- [YOUR OBJECTIVE]: The output should be every line below, retyped exactly, with no images.

- [PROVIDED RECORDS]:
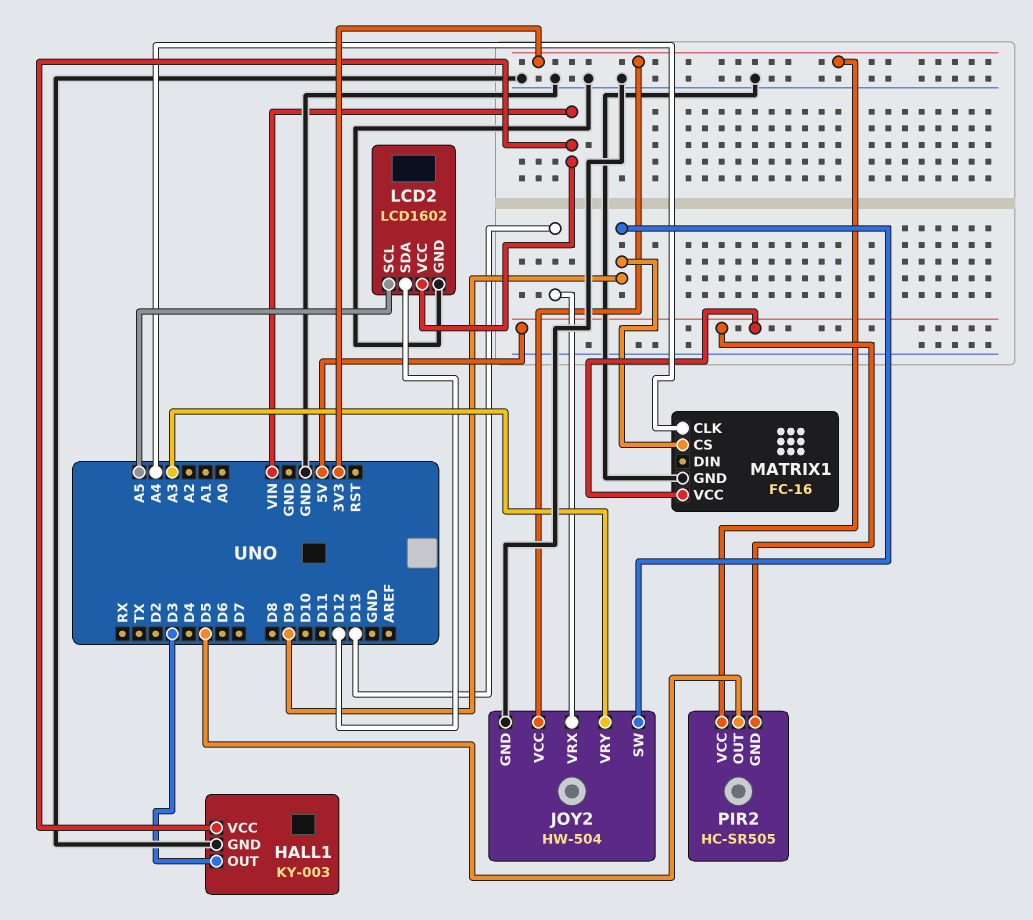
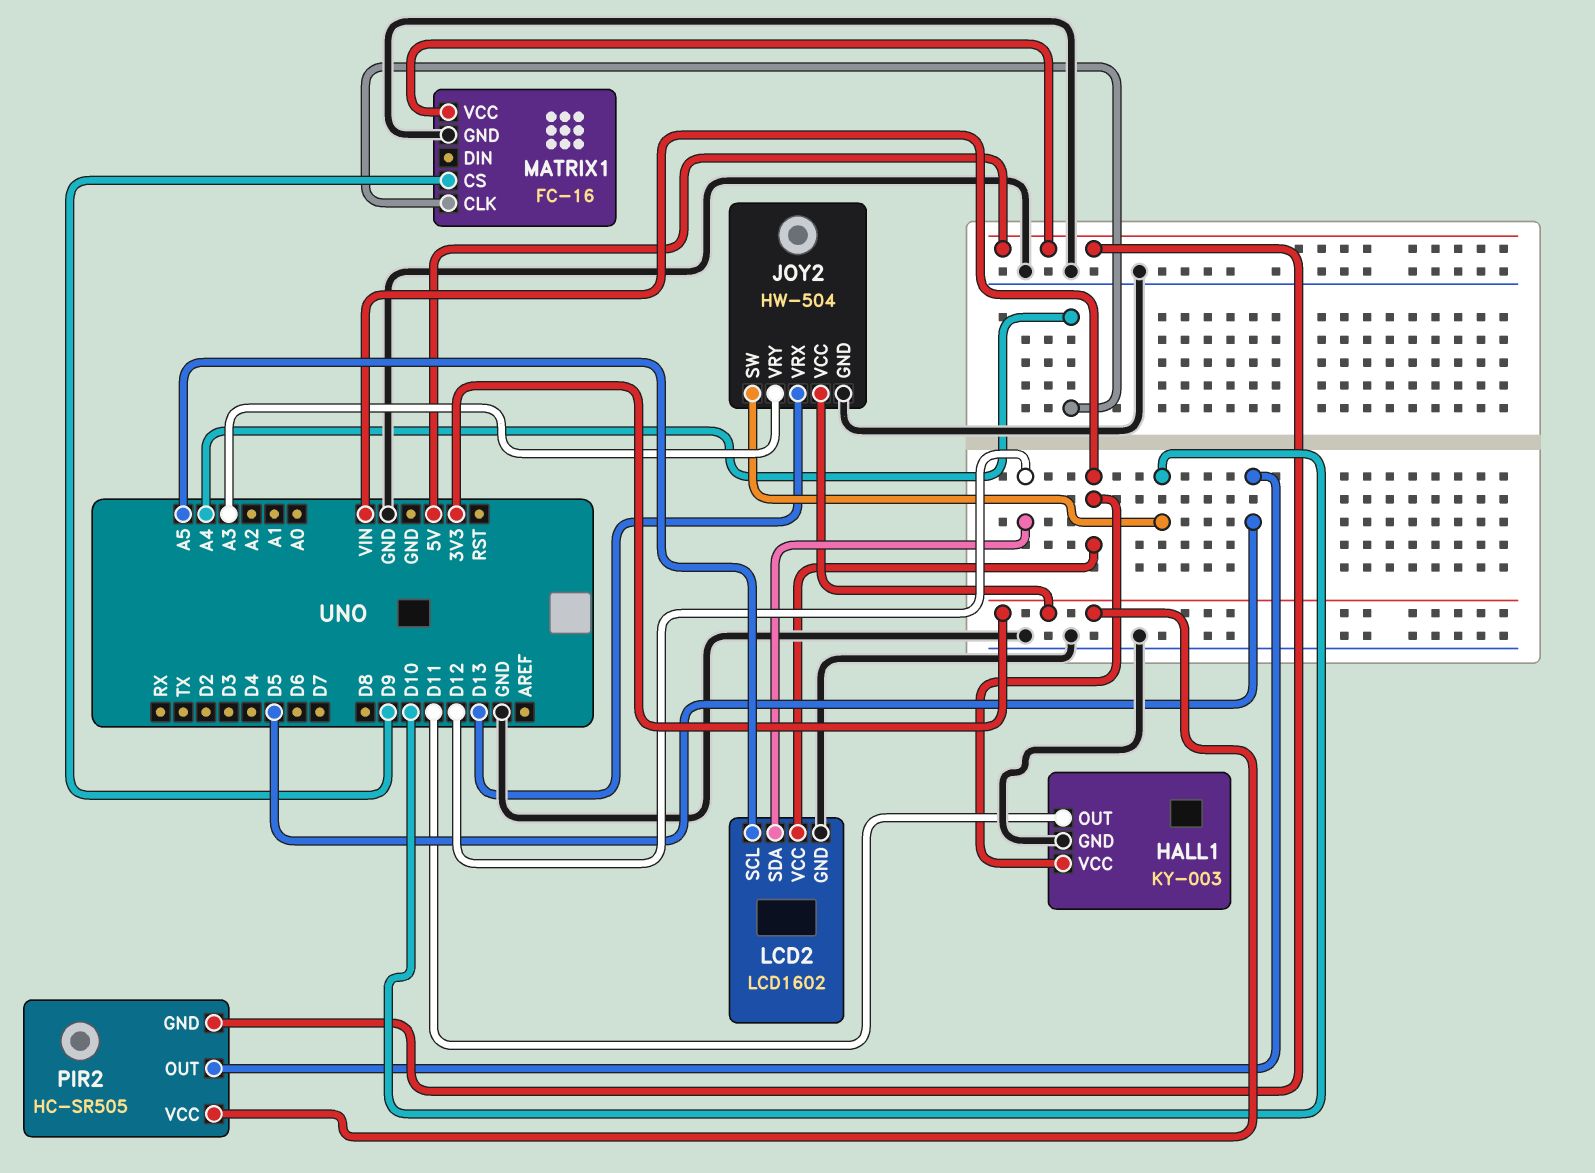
HALL1 pin OUT: D3 -> D11
JOY2 pin SW: D9 -> D10

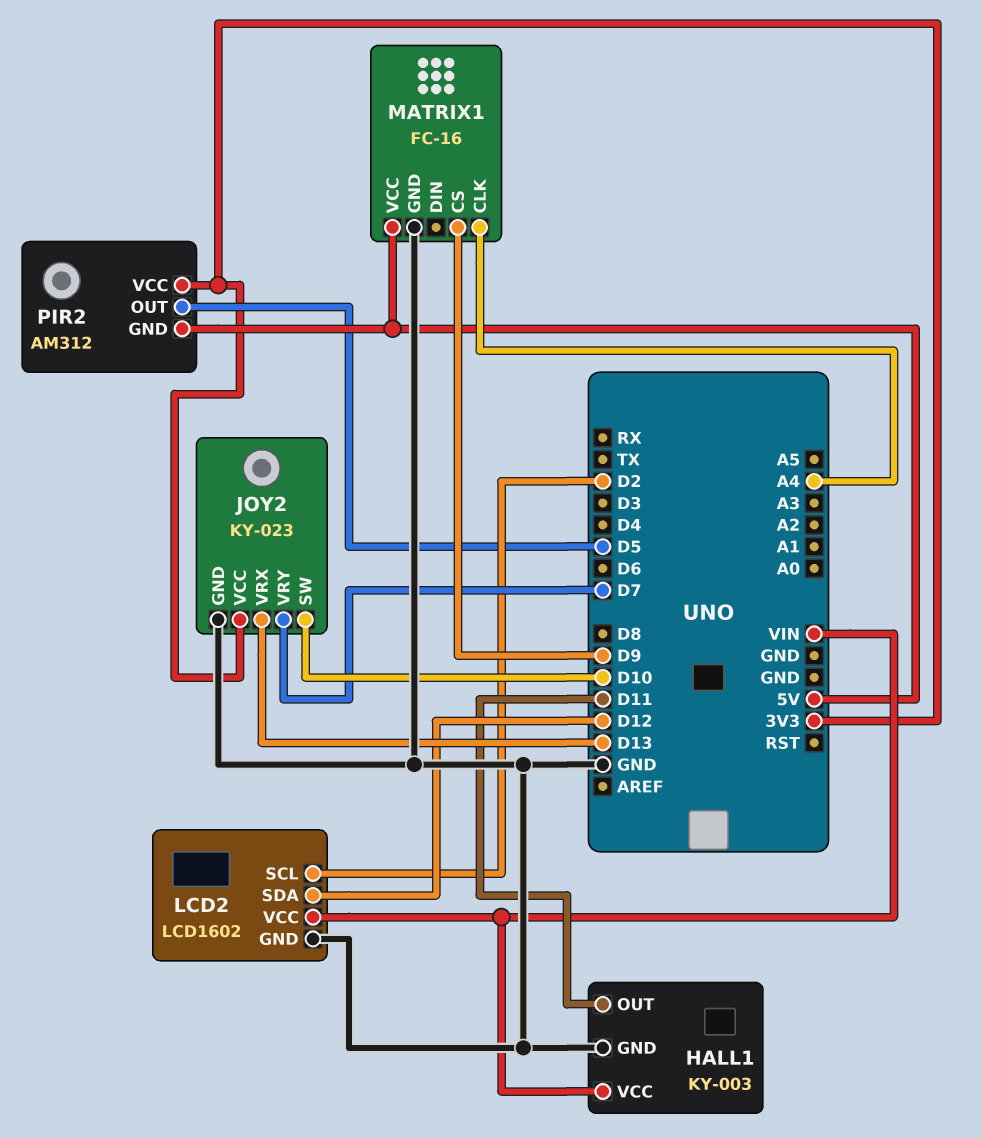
JOY2: HW-504 -> KY-023
JOY2 pin VRY: A3 -> D7
LCD2 pin SCL: A5 -> D2
PIR2: HC-SR505 -> AM312

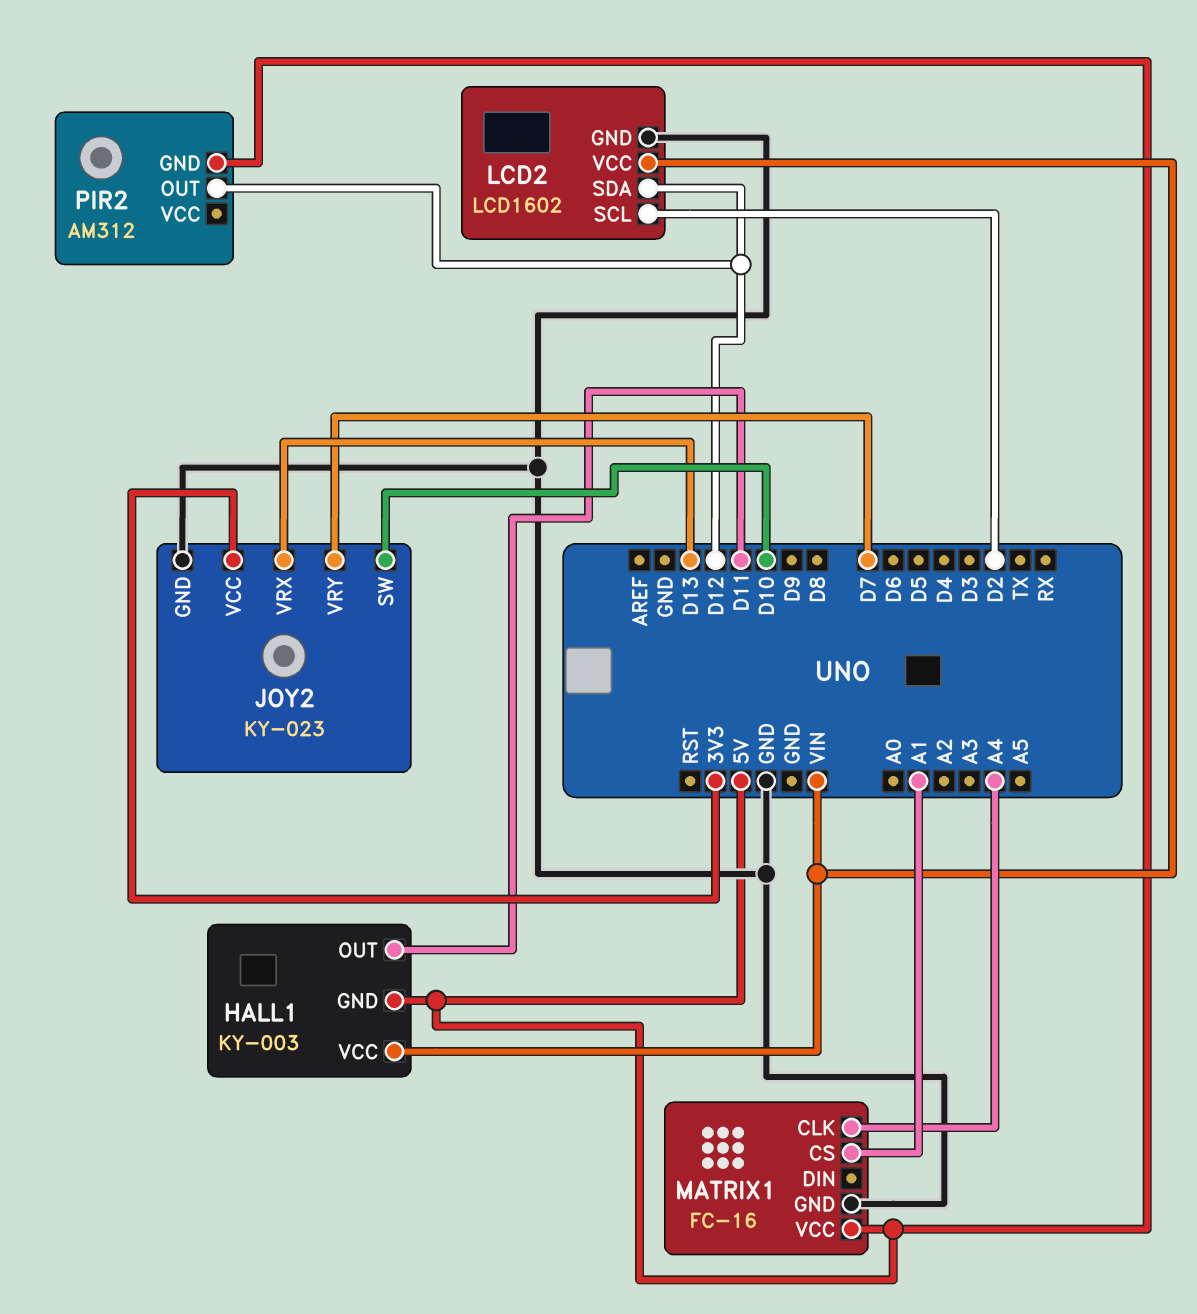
HALL1 pin GND: GND -> 5V
MATRIX1 pin CS: D9 -> A1
PIR2 pin OUT: D5 -> D12
PIR2 pin VCC: 3V3 -> none

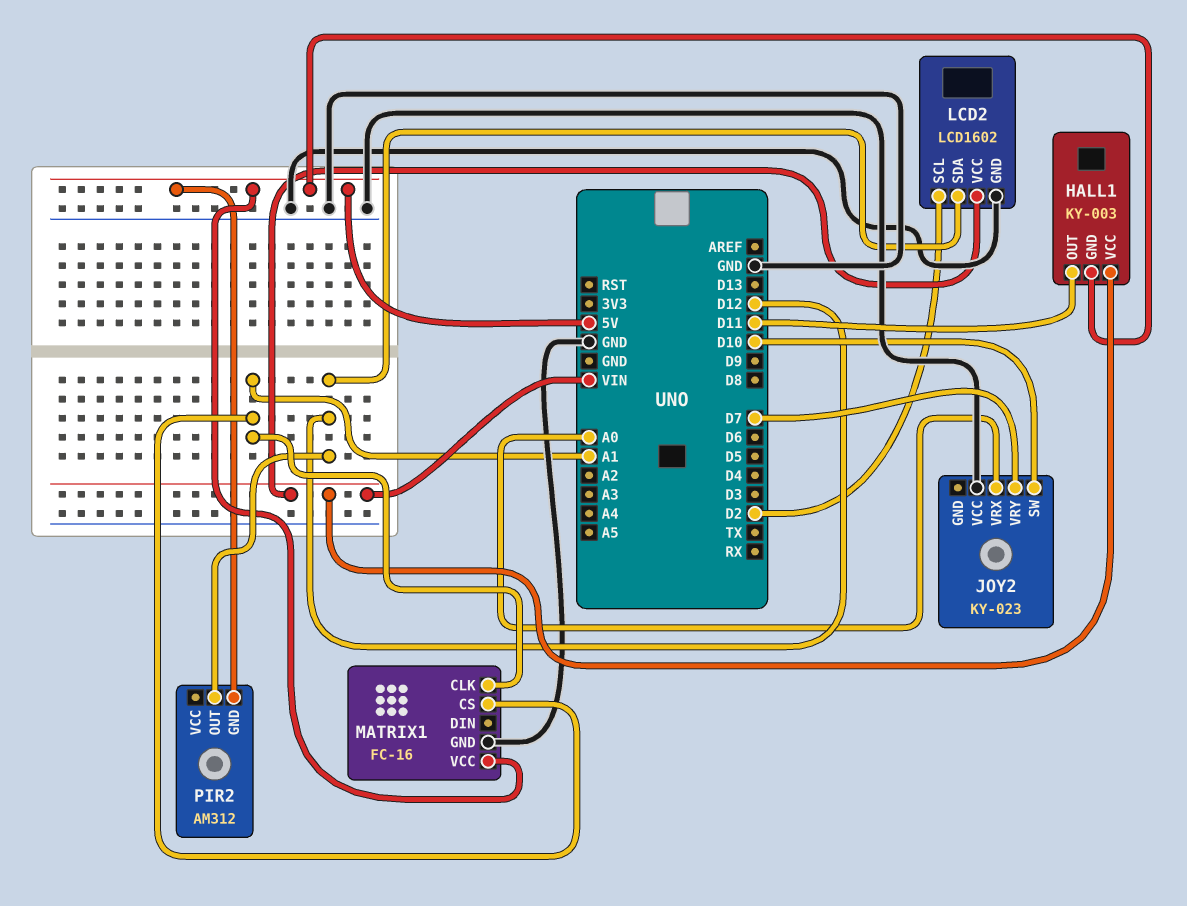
JOY2 pin GND: GND -> none
JOY2 pin VCC: 3V3 -> GND
JOY2 pin VRX: D13 -> A0
MATRIX1 pin CLK: A4 -> A1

- [RESPONSE AREA]:
HALL1 pin OUT: D3 -> D11
JOY2 pin SW: D9 -> D10

JOY2: HW-504 -> KY-023
JOY2 pin VRY: A3 -> D7
LCD2 pin SCL: A5 -> D2
PIR2: HC-SR505 -> AM312

HALL1 pin GND: GND -> 5V
MATRIX1 pin CS: D9 -> A1
PIR2 pin OUT: D5 -> D12
PIR2 pin VCC: 3V3 -> none

JOY2 pin GND: GND -> none
JOY2 pin VCC: 3V3 -> GND
JOY2 pin VRX: D13 -> A0
MATRIX1 pin CLK: A4 -> A1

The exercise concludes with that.